WHAT IS REQUIRED » Retype the data in its entirety, with no word changed.

INPUT DATA »

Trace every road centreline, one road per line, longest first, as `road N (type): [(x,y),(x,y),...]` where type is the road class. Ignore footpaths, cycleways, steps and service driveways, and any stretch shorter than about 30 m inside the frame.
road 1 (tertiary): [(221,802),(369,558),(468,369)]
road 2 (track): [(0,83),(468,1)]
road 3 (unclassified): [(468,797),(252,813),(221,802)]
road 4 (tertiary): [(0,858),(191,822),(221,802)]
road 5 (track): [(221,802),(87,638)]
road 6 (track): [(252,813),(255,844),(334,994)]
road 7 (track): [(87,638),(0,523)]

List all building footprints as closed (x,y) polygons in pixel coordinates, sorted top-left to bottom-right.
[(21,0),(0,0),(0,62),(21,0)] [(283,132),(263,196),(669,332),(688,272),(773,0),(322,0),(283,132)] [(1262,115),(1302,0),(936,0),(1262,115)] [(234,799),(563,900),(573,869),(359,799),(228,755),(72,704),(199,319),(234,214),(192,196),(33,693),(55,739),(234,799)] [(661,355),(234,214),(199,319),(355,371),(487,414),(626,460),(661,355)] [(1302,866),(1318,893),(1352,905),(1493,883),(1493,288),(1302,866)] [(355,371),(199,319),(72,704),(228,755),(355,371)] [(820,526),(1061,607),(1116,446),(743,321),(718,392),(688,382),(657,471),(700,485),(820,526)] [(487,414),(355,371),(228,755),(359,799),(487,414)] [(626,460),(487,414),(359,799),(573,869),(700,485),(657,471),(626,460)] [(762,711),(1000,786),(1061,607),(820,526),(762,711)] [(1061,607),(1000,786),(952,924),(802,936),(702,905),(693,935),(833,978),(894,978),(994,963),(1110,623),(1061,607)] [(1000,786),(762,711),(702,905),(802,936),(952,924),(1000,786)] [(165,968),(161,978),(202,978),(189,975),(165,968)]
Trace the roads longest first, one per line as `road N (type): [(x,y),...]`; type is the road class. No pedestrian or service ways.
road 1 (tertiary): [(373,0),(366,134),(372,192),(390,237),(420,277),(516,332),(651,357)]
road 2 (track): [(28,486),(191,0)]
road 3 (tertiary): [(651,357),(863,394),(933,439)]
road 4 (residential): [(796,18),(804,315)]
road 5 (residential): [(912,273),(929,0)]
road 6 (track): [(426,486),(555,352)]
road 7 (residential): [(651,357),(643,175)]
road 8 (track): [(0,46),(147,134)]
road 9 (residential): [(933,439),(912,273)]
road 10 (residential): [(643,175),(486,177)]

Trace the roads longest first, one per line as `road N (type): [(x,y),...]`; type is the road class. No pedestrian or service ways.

FINISHED TASK »
Trace every road centreline, one road per line, longest first, as `road N (type): [(x,y),(x,y),...]` where type is the road class. Ignore footpaths, cycleways, steps and service driveways, and any stretch shorter than about 30 m inside the frame.
road 1 (tertiary): [(221,802),(369,558),(468,369)]
road 2 (track): [(0,83),(468,1)]
road 3 (unclassified): [(468,797),(252,813),(221,802)]
road 4 (tertiary): [(0,858),(191,822),(221,802)]
road 5 (track): [(221,802),(87,638)]
road 6 (track): [(252,813),(255,844),(334,994)]
road 7 (track): [(87,638),(0,523)]

List all building footprints as closed (x,y) polygons in pixel coordinates, sorted top-left to bottom-right.
[(21,0),(0,0),(0,62),(21,0)] [(283,132),(263,196),(669,332),(688,272),(773,0),(322,0),(283,132)] [(1262,115),(1302,0),(936,0),(1262,115)] [(234,799),(563,900),(573,869),(359,799),(228,755),(72,704),(199,319),(234,214),(192,196),(33,693),(55,739),(234,799)] [(661,355),(234,214),(199,319),(355,371),(487,414),(626,460),(661,355)] [(1302,866),(1318,893),(1352,905),(1493,883),(1493,288),(1302,866)] [(355,371),(199,319),(72,704),(228,755),(355,371)] [(820,526),(1061,607),(1116,446),(743,321),(718,392),(688,382),(657,471),(700,485),(820,526)] [(487,414),(355,371),(228,755),(359,799),(487,414)] [(626,460),(487,414),(359,799),(573,869),(700,485),(657,471),(626,460)] [(762,711),(1000,786),(1061,607),(820,526),(762,711)] [(1061,607),(1000,786),(952,924),(802,936),(702,905),(693,935),(833,978),(894,978),(994,963),(1110,623),(1061,607)] [(1000,786),(762,711),(702,905),(802,936),(952,924),(1000,786)] [(165,968),(161,978),(202,978),(189,975),(165,968)]
Trace the roads longest first, one per line as `road N (type): [(x,y),...]`; type is the road class. No pedestrian or service ways.
road 1 (tertiary): [(373,0),(366,134),(372,192),(390,237),(420,277),(516,332),(651,357)]
road 2 (track): [(28,486),(191,0)]
road 3 (tertiary): [(651,357),(863,394),(933,439)]
road 4 (residential): [(796,18),(804,315)]
road 5 (residential): [(912,273),(929,0)]
road 6 (track): [(426,486),(555,352)]
road 7 (residential): [(651,357),(643,175)]
road 8 (track): [(0,46),(147,134)]
road 9 (residential): [(933,439),(912,273)]
road 10 (residential): [(643,175),(486,177)]

Trace the roads longest first, one per line as `road N (type): [(x,y),...]`; type is the road class. No pedestrian or service ways.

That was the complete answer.